What needs to be done:
Reproduce exactly the lines from the start of the records through the line containing "move: orange spinning top", both included. Leave the pictures out.

*** Task material Section Begins ***

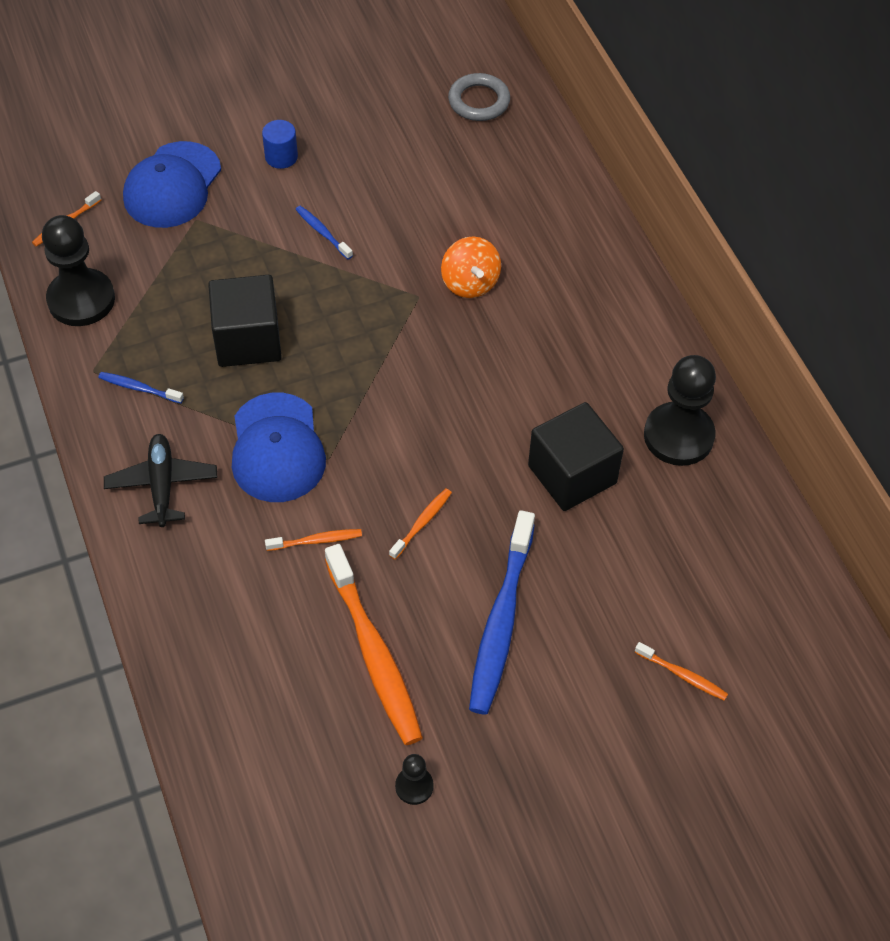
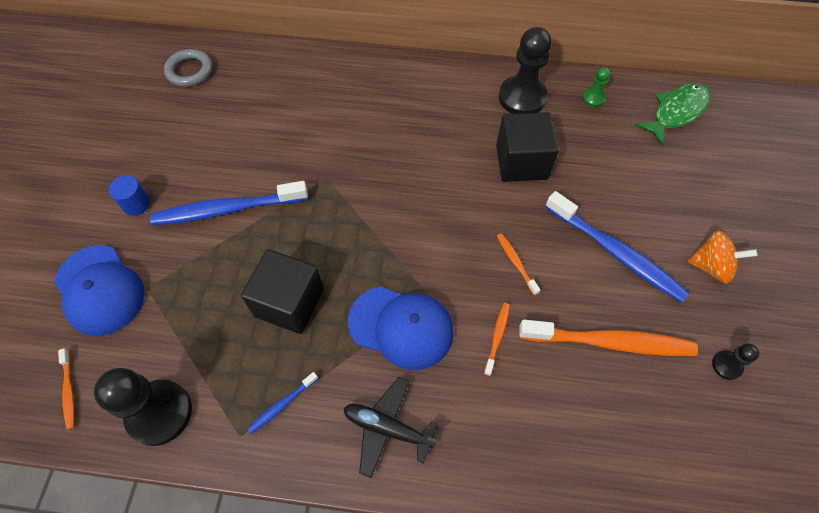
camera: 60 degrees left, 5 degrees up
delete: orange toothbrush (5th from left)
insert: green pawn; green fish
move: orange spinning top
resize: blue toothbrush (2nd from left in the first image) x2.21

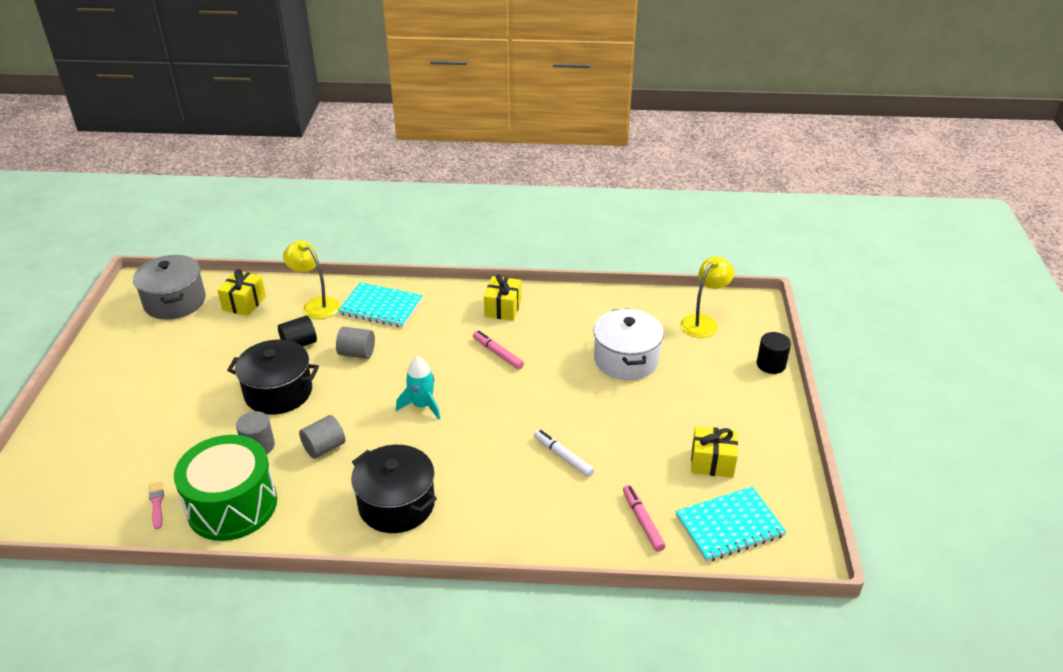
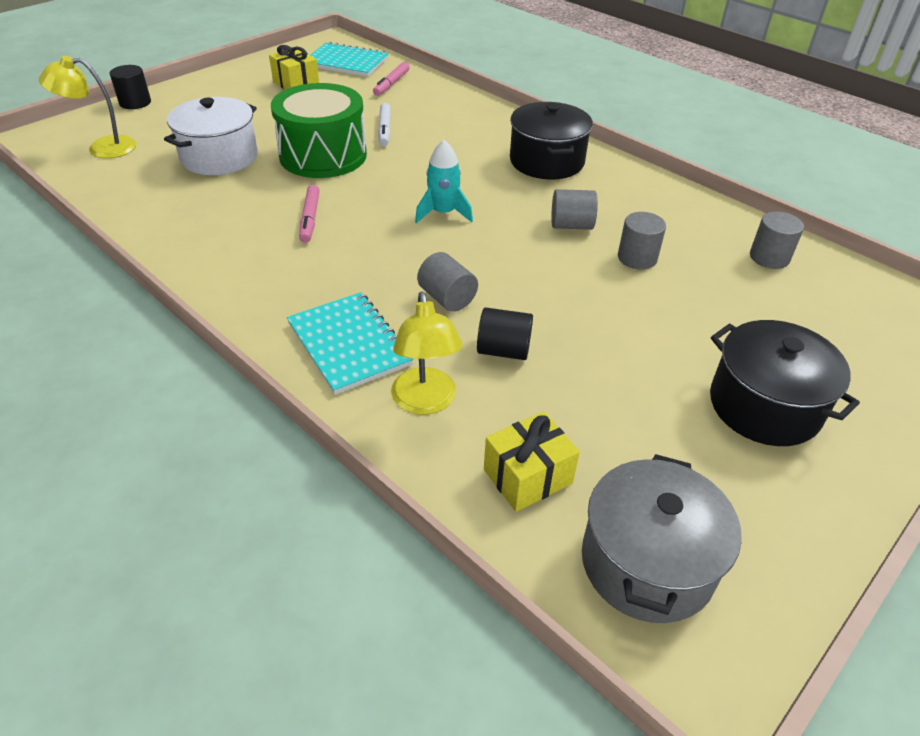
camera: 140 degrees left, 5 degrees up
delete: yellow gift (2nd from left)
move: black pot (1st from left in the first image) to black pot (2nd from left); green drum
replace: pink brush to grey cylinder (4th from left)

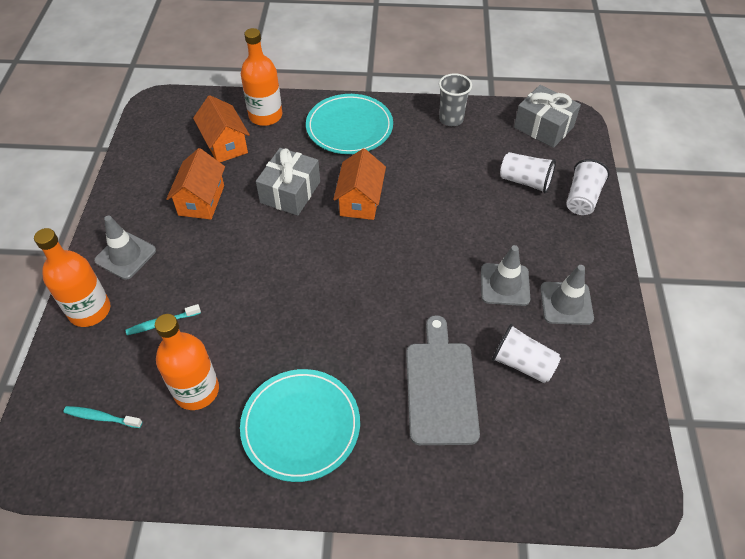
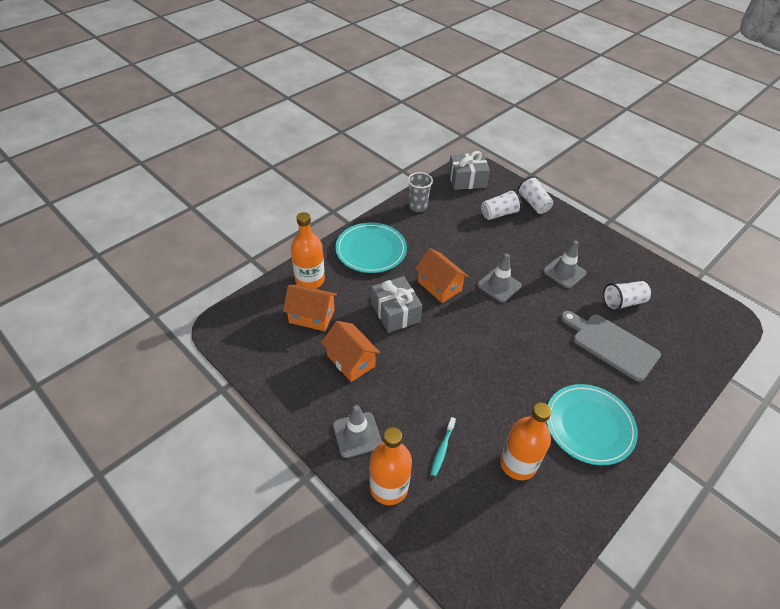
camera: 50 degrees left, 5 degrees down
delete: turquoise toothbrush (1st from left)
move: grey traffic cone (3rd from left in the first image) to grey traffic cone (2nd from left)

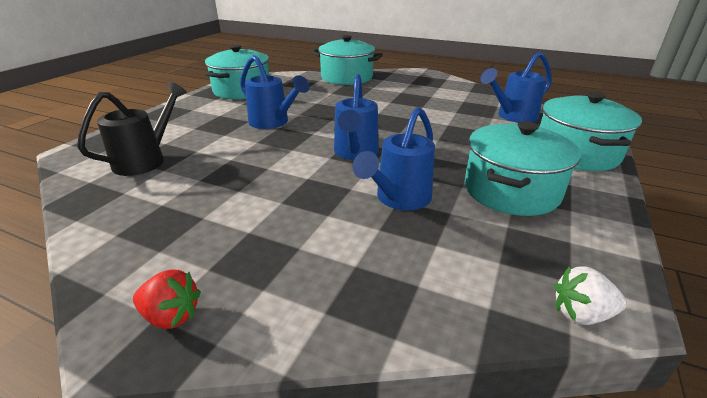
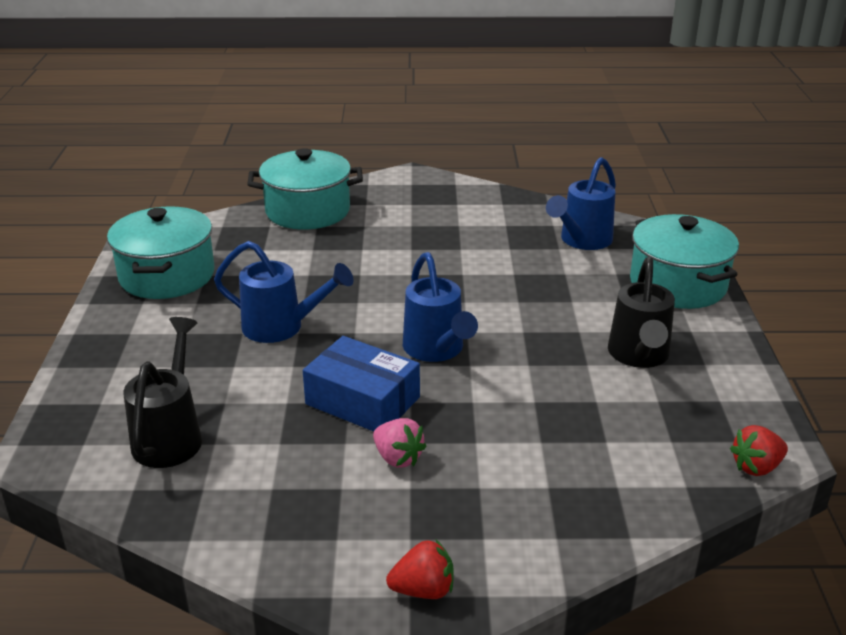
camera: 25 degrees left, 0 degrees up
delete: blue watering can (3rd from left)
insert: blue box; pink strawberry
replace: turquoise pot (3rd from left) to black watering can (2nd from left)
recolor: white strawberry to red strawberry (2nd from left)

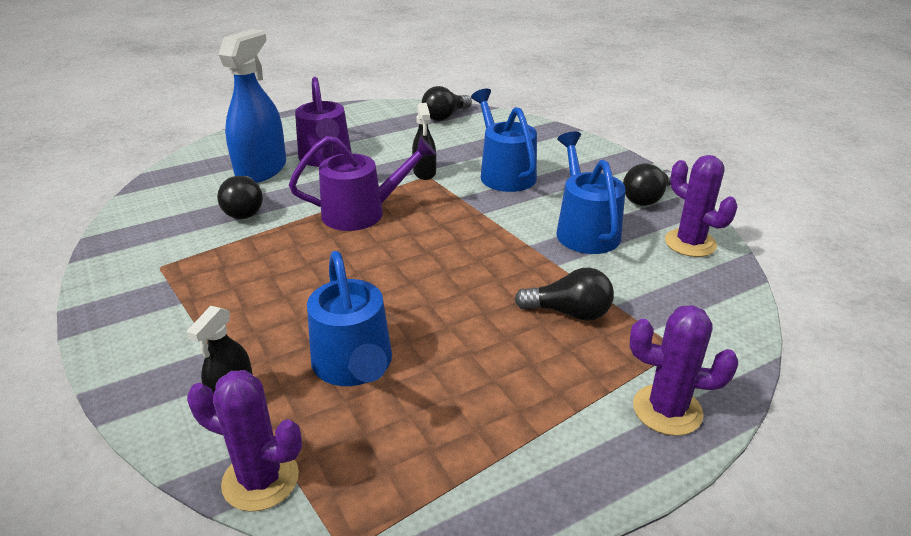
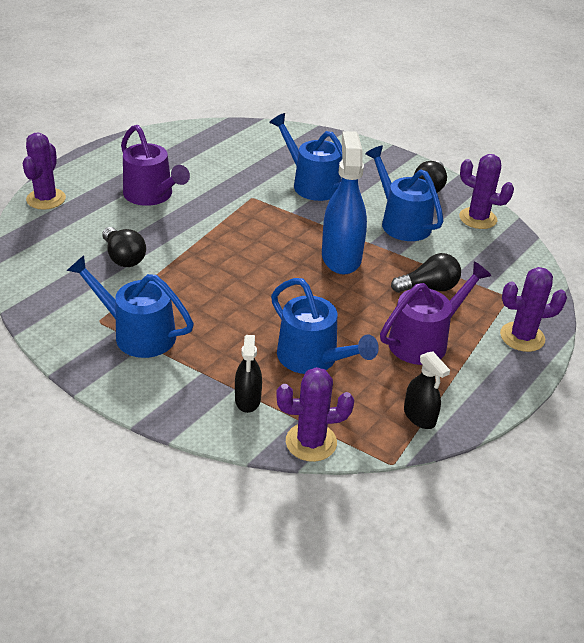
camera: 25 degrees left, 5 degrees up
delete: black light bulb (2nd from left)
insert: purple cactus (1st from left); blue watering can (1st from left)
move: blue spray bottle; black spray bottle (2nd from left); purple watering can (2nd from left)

*** Task material Section Ends ***

Result below:
camera: 60 degrees left, 5 degrees up
delete: orange toothbrush (5th from left)
insert: green pawn; green fish
move: orange spinning top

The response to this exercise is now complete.